Goal of the exercise ▸ The whole of the data must be transcribed exactly.
----- Material provided -----
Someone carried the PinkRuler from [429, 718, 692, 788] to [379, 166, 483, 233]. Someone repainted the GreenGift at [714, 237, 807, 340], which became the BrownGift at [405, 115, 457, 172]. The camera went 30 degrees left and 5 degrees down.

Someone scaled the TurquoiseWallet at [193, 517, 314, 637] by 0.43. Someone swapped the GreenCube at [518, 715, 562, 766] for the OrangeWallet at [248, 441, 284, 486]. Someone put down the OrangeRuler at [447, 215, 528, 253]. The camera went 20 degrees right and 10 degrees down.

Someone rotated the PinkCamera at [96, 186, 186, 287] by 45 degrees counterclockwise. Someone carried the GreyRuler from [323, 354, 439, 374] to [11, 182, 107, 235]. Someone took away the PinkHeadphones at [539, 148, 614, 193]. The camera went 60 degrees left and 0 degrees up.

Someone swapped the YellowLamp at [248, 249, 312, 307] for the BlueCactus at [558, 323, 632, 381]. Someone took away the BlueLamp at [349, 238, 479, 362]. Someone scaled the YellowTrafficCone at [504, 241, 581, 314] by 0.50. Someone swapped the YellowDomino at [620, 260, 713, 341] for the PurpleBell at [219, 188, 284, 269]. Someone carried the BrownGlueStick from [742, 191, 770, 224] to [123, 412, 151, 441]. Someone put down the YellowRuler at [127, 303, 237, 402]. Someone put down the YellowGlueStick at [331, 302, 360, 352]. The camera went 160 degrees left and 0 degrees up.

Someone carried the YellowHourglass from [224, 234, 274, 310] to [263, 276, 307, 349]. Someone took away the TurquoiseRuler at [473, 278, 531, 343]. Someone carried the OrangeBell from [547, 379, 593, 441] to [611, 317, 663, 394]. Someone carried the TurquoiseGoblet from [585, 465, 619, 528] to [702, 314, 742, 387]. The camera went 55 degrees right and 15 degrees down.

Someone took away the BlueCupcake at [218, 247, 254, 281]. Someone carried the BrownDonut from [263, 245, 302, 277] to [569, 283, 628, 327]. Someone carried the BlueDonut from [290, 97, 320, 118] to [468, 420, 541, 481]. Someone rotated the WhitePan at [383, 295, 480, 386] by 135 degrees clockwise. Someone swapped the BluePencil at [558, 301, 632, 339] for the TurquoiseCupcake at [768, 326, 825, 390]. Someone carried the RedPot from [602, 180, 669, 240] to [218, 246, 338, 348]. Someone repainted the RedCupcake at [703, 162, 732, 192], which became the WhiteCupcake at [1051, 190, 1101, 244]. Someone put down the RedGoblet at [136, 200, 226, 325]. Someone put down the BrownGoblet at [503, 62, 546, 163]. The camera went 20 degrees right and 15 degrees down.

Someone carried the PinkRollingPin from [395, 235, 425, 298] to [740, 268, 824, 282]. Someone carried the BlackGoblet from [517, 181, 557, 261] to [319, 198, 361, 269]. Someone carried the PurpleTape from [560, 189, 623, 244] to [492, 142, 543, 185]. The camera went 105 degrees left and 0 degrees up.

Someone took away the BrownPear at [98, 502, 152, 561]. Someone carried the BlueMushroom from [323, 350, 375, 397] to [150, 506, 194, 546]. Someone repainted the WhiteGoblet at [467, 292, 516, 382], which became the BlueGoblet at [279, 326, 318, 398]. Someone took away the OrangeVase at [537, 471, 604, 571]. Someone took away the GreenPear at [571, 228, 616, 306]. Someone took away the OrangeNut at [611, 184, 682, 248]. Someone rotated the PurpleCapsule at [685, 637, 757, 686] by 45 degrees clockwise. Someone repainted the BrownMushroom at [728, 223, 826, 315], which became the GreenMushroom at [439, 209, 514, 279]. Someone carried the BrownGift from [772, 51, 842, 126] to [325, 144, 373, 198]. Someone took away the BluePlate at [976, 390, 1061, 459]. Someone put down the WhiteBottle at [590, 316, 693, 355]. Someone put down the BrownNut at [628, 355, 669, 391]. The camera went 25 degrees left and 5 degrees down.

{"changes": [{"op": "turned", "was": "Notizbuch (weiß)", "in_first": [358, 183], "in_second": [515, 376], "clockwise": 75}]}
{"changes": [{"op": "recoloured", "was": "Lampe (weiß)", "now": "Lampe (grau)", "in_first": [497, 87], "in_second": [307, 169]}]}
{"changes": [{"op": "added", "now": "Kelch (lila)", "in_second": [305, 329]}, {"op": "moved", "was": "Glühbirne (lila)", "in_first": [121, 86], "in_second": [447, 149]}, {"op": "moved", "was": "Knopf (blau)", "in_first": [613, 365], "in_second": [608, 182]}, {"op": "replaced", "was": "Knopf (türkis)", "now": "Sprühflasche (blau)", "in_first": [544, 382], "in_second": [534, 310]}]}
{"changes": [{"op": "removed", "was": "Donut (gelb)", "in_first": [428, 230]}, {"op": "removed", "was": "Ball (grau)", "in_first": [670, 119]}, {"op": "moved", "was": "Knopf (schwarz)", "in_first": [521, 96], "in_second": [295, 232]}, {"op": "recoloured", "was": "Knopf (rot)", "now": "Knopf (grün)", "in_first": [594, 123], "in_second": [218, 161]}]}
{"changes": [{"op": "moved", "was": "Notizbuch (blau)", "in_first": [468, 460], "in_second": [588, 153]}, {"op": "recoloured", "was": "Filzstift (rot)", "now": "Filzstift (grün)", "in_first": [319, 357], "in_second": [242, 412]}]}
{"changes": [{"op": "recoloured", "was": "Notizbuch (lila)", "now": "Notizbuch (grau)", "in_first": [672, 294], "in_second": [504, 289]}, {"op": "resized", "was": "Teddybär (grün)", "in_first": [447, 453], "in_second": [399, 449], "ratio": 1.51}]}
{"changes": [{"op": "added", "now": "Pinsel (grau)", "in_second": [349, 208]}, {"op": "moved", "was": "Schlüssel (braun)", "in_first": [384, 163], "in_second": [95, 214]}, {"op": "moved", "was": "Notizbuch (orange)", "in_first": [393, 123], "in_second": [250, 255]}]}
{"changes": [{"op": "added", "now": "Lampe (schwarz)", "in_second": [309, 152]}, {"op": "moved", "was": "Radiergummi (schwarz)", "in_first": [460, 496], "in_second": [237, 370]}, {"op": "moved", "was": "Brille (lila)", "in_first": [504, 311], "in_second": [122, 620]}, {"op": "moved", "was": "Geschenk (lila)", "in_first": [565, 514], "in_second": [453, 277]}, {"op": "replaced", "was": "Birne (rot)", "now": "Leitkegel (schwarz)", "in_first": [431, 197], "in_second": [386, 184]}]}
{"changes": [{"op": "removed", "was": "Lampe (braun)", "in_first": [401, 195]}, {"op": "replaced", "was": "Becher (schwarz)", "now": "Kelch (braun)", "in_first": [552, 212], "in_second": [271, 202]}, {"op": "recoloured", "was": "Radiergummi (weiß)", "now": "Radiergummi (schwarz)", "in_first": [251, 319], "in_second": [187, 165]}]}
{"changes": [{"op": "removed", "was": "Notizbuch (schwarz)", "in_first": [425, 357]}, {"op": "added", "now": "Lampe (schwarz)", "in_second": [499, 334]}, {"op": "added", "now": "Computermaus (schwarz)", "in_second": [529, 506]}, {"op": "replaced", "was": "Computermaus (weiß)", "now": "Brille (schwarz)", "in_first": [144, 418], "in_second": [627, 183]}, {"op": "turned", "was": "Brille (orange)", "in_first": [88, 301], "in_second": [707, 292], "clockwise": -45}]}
-----
Result of this task ▸
Someone carried the PinkRuler from [429, 718, 692, 788] to [379, 166, 483, 233]. Someone repainted the GreenGift at [714, 237, 807, 340], which became the BrownGift at [405, 115, 457, 172]. The camera went 30 degrees left and 5 degrees down.

Someone scaled the TurquoiseWallet at [193, 517, 314, 637] by 0.43. Someone swapped the GreenCube at [518, 715, 562, 766] for the OrangeWallet at [248, 441, 284, 486]. Someone put down the OrangeRuler at [447, 215, 528, 253]. The camera went 20 degrees right and 10 degrees down.

Someone rotated the PinkCamera at [96, 186, 186, 287] by 45 degrees counterclockwise. Someone carried the GreyRuler from [323, 354, 439, 374] to [11, 182, 107, 235]. Someone took away the PinkHeadphones at [539, 148, 614, 193]. The camera went 60 degrees left and 0 degrees up.

Someone swapped the YellowLamp at [248, 249, 312, 307] for the BlueCactus at [558, 323, 632, 381]. Someone took away the BlueLamp at [349, 238, 479, 362]. Someone scaled the YellowTrafficCone at [504, 241, 581, 314] by 0.50. Someone swapped the YellowDomino at [620, 260, 713, 341] for the PurpleBell at [219, 188, 284, 269]. Someone carried the BrownGlueStick from [742, 191, 770, 224] to [123, 412, 151, 441]. Someone put down the YellowRuler at [127, 303, 237, 402]. Someone put down the YellowGlueStick at [331, 302, 360, 352]. The camera went 160 degrees left and 0 degrees up.

Someone carried the YellowHourglass from [224, 234, 274, 310] to [263, 276, 307, 349]. Someone took away the TurquoiseRuler at [473, 278, 531, 343]. Someone carried the OrangeBell from [547, 379, 593, 441] to [611, 317, 663, 394]. Someone carried the TurquoiseGoblet from [585, 465, 619, 528] to [702, 314, 742, 387]. The camera went 55 degrees right and 15 degrees down.

Someone took away the BlueCupcake at [218, 247, 254, 281]. Someone carried the BrownDonut from [263, 245, 302, 277] to [569, 283, 628, 327]. Someone carried the BlueDonut from [290, 97, 320, 118] to [468, 420, 541, 481]. Someone rotated the WhitePan at [383, 295, 480, 386] by 135 degrees clockwise. Someone swapped the BluePencil at [558, 301, 632, 339] for the TurquoiseCupcake at [768, 326, 825, 390]. Someone carried the RedPot from [602, 180, 669, 240] to [218, 246, 338, 348]. Someone repainted the RedCupcake at [703, 162, 732, 192], which became the WhiteCupcake at [1051, 190, 1101, 244]. Someone put down the RedGoblet at [136, 200, 226, 325]. Someone put down the BrownGoblet at [503, 62, 546, 163]. The camera went 20 degrees right and 15 degrees down.

Someone carried the PinkRollingPin from [395, 235, 425, 298] to [740, 268, 824, 282]. Someone carried the BlackGoblet from [517, 181, 557, 261] to [319, 198, 361, 269]. Someone carried the PurpleTape from [560, 189, 623, 244] to [492, 142, 543, 185]. The camera went 105 degrees left and 0 degrees up.

Someone took away the BrownPear at [98, 502, 152, 561]. Someone carried the BlueMushroom from [323, 350, 375, 397] to [150, 506, 194, 546]. Someone repainted the WhiteGoblet at [467, 292, 516, 382], which became the BlueGoblet at [279, 326, 318, 398]. Someone took away the OrangeVase at [537, 471, 604, 571]. Someone took away the GreenPear at [571, 228, 616, 306]. Someone took away the OrangeNut at [611, 184, 682, 248]. Someone rotated the PurpleCapsule at [685, 637, 757, 686] by 45 degrees clockwise. Someone repainted the BrownMushroom at [728, 223, 826, 315], which became the GreenMushroom at [439, 209, 514, 279]. Someone carried the BrownGift from [772, 51, 842, 126] to [325, 144, 373, 198]. Someone took away the BluePlate at [976, 390, 1061, 459]. Someone put down the WhiteBottle at [590, 316, 693, 355]. Someone put down the BrownNut at [628, 355, 669, 391]. The camera went 25 degrees left and 5 degrees down.

{"changes": [{"op": "turned", "was": "Notizbuch (weiß)", "in_first": [358, 183], "in_second": [515, 376], "clockwise": 75}]}
{"changes": [{"op": "recoloured", "was": "Lampe (weiß)", "now": "Lampe (grau)", "in_first": [497, 87], "in_second": [307, 169]}]}
{"changes": [{"op": "added", "now": "Kelch (lila)", "in_second": [305, 329]}, {"op": "moved", "was": "Glühbirne (lila)", "in_first": [121, 86], "in_second": [447, 149]}, {"op": "moved", "was": "Knopf (blau)", "in_first": [613, 365], "in_second": [608, 182]}, {"op": "replaced", "was": "Knopf (türkis)", "now": "Sprühflasche (blau)", "in_first": [544, 382], "in_second": [534, 310]}]}
{"changes": [{"op": "removed", "was": "Donut (gelb)", "in_first": [428, 230]}, {"op": "removed", "was": "Ball (grau)", "in_first": [670, 119]}, {"op": "moved", "was": "Knopf (schwarz)", "in_first": [521, 96], "in_second": [295, 232]}, {"op": "recoloured", "was": "Knopf (rot)", "now": "Knopf (grün)", "in_first": [594, 123], "in_second": [218, 161]}]}
{"changes": [{"op": "moved", "was": "Notizbuch (blau)", "in_first": [468, 460], "in_second": [588, 153]}, {"op": "recoloured", "was": "Filzstift (rot)", "now": "Filzstift (grün)", "in_first": [319, 357], "in_second": [242, 412]}]}
{"changes": [{"op": "recoloured", "was": "Notizbuch (lila)", "now": "Notizbuch (grau)", "in_first": [672, 294], "in_second": [504, 289]}, {"op": "resized", "was": "Teddybär (grün)", "in_first": [447, 453], "in_second": [399, 449], "ratio": 1.51}]}
{"changes": [{"op": "added", "now": "Pinsel (grau)", "in_second": [349, 208]}, {"op": "moved", "was": "Schlüssel (braun)", "in_first": [384, 163], "in_second": [95, 214]}, {"op": "moved", "was": "Notizbuch (orange)", "in_first": [393, 123], "in_second": [250, 255]}]}
{"changes": [{"op": "added", "now": "Lampe (schwarz)", "in_second": [309, 152]}, {"op": "moved", "was": "Radiergummi (schwarz)", "in_first": [460, 496], "in_second": [237, 370]}, {"op": "moved", "was": "Brille (lila)", "in_first": [504, 311], "in_second": [122, 620]}, {"op": "moved", "was": "Geschenk (lila)", "in_first": [565, 514], "in_second": [453, 277]}, {"op": "replaced", "was": "Birne (rot)", "now": "Leitkegel (schwarz)", "in_first": [431, 197], "in_second": [386, 184]}]}
{"changes": [{"op": "removed", "was": "Lampe (braun)", "in_first": [401, 195]}, {"op": "replaced", "was": "Becher (schwarz)", "now": "Kelch (braun)", "in_first": [552, 212], "in_second": [271, 202]}, {"op": "recoloured", "was": "Radiergummi (weiß)", "now": "Radiergummi (schwarz)", "in_first": [251, 319], "in_second": [187, 165]}]}
{"changes": [{"op": "removed", "was": "Notizbuch (schwarz)", "in_first": [425, 357]}, {"op": "added", "now": "Lampe (schwarz)", "in_second": [499, 334]}, {"op": "added", "now": "Computermaus (schwarz)", "in_second": [529, 506]}, {"op": "replaced", "was": "Computermaus (weiß)", "now": "Brille (schwarz)", "in_first": [144, 418], "in_second": [627, 183]}, {"op": "turned", "was": "Brille (orange)", "in_first": [88, 301], "in_second": [707, 292], "clockwise": -45}]}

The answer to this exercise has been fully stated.